# [WHAT IS BEING ASKED]
Copy each line below exactly and leave the pictures out.

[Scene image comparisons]
• • • • • • •
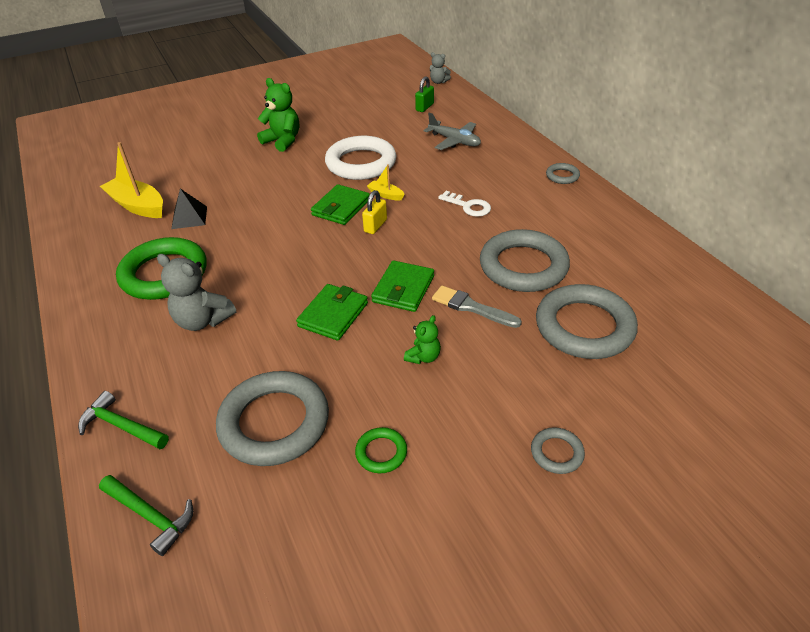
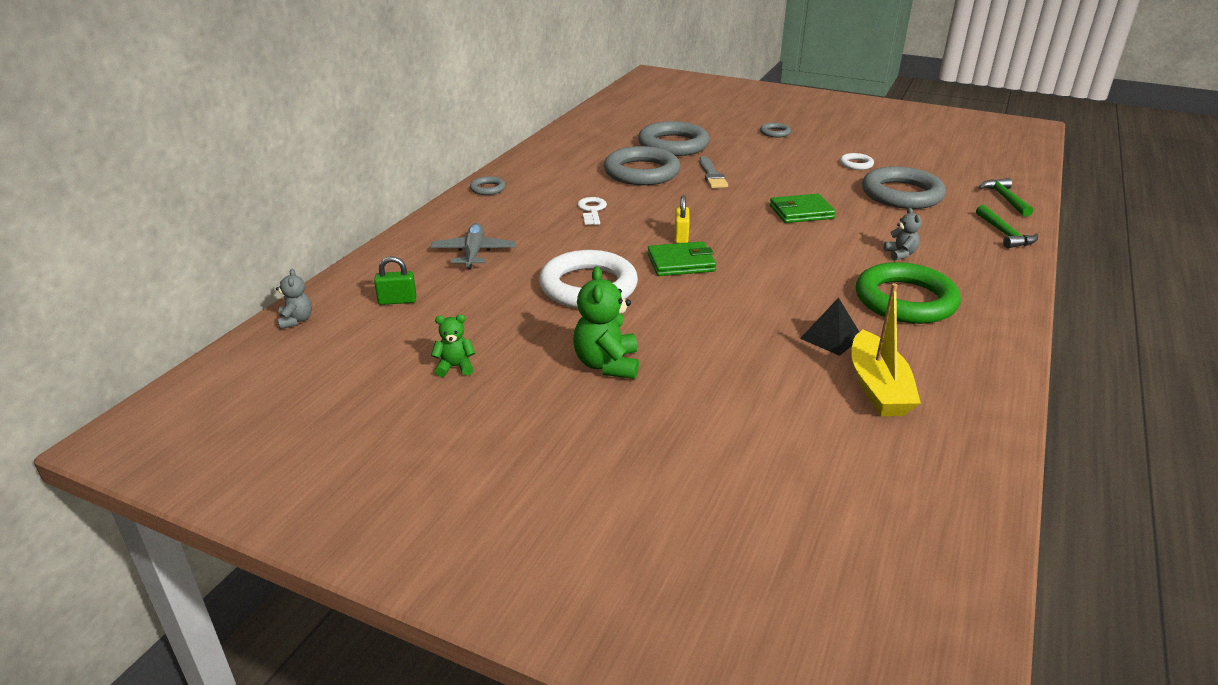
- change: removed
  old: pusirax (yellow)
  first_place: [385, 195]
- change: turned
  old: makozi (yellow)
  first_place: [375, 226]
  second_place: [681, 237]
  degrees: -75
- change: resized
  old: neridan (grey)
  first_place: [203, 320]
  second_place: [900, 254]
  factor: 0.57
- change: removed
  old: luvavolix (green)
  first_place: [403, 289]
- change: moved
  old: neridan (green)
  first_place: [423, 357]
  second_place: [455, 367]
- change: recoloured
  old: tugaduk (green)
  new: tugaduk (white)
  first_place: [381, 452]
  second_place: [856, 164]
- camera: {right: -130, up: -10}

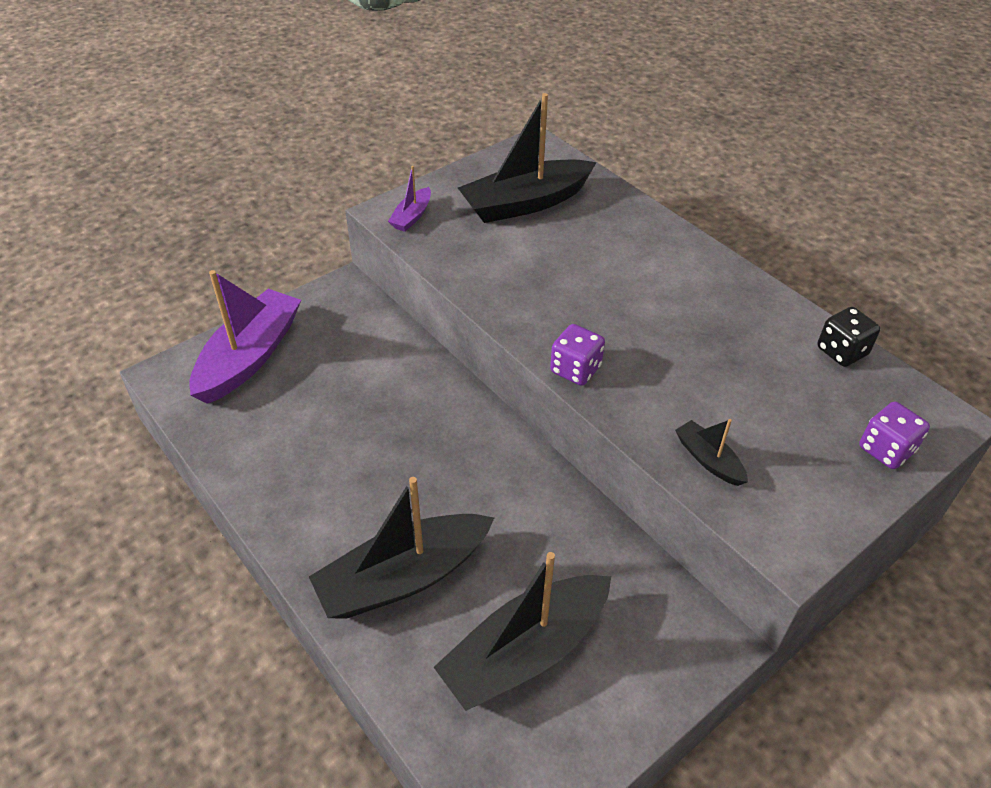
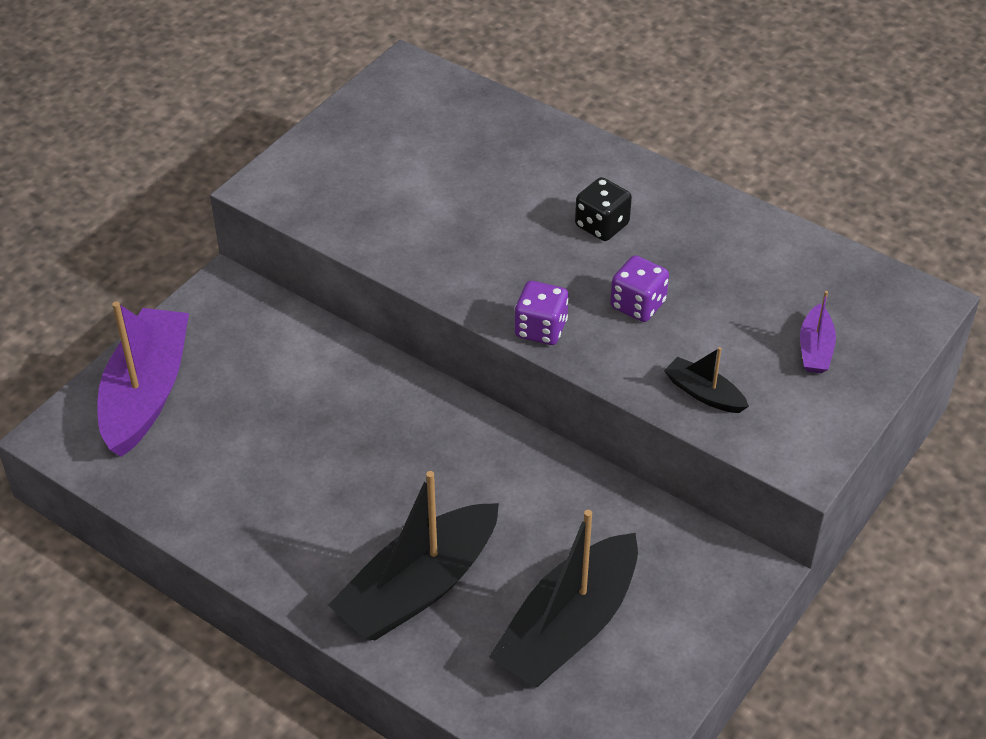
- change: removed
  old: pusirax (black)
  first_place: [525, 203]
- change: moved
  old: pusirax (purple)
  first_place: [412, 216]
  second_place: [815, 349]
- change: moved
  old:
• • • • • • •
# [ANSWER FOR THE TASK]
- change: removed
  old: pusirax (yellow)
  first_place: [385, 195]
- change: turned
  old: makozi (yellow)
  first_place: [375, 226]
  second_place: [681, 237]
  degrees: -75
- change: resized
  old: neridan (grey)
  first_place: [203, 320]
  second_place: [900, 254]
  factor: 0.57
- change: removed
  old: luvavolix (green)
  first_place: [403, 289]
- change: moved
  old: neridan (green)
  first_place: [423, 357]
  second_place: [455, 367]
- change: recoloured
  old: tugaduk (green)
  new: tugaduk (white)
  first_place: [381, 452]
  second_place: [856, 164]
- camera: {right: -130, up: -10}

- change: removed
  old: pusirax (black)
  first_place: [525, 203]
- change: moved
  old: pusirax (purple)
  first_place: [412, 216]
  second_place: [815, 349]
- change: moved
  old:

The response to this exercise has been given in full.